Stated exercise
Repeat the following lines word for word, leaving out the pictures.

Dataset items:
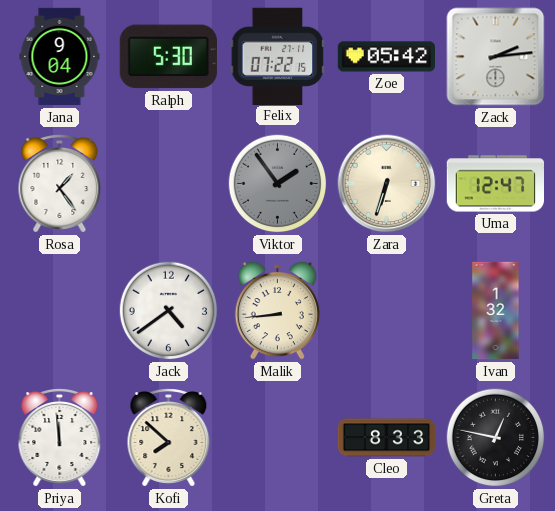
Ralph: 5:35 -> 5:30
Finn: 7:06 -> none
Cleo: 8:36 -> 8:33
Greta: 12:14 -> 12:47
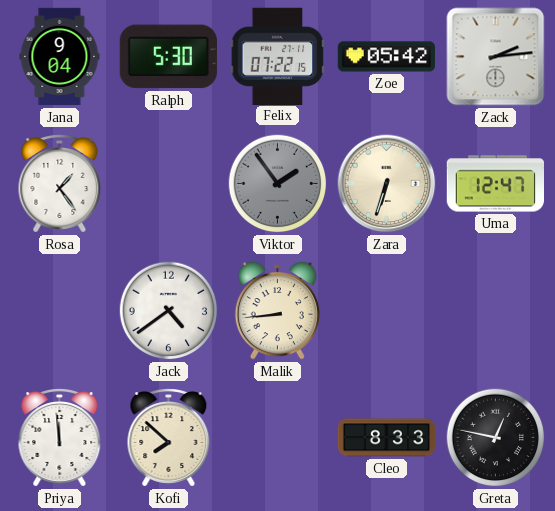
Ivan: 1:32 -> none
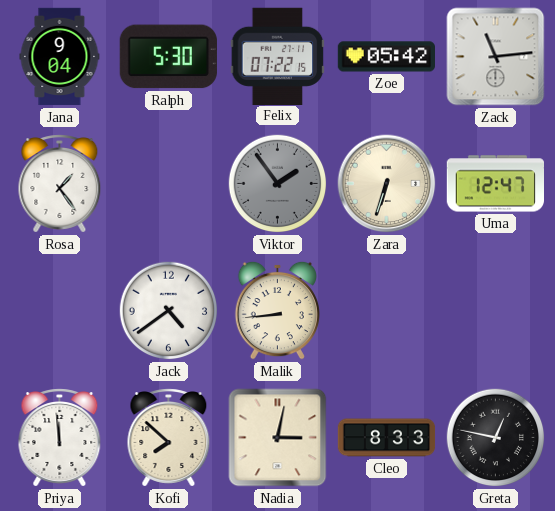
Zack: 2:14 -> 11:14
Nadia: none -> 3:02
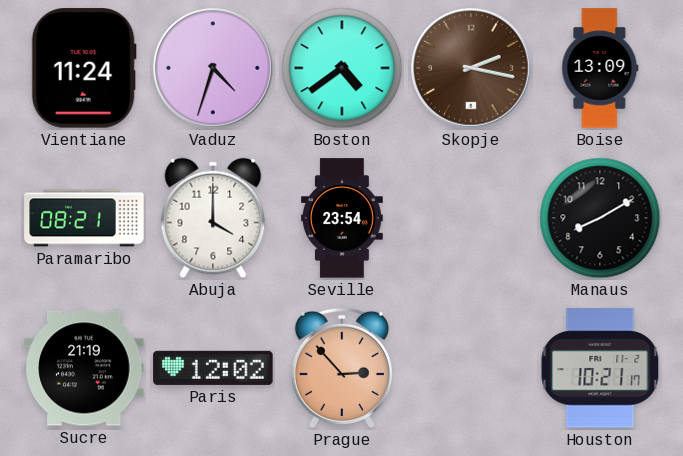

Answer to the exercise
Ralph: 5:35 -> 5:30
Finn: 7:06 -> none
Cleo: 8:36 -> 8:33
Greta: 12:14 -> 12:47
Ivan: 1:32 -> none
Zack: 2:14 -> 11:14
Nadia: none -> 3:02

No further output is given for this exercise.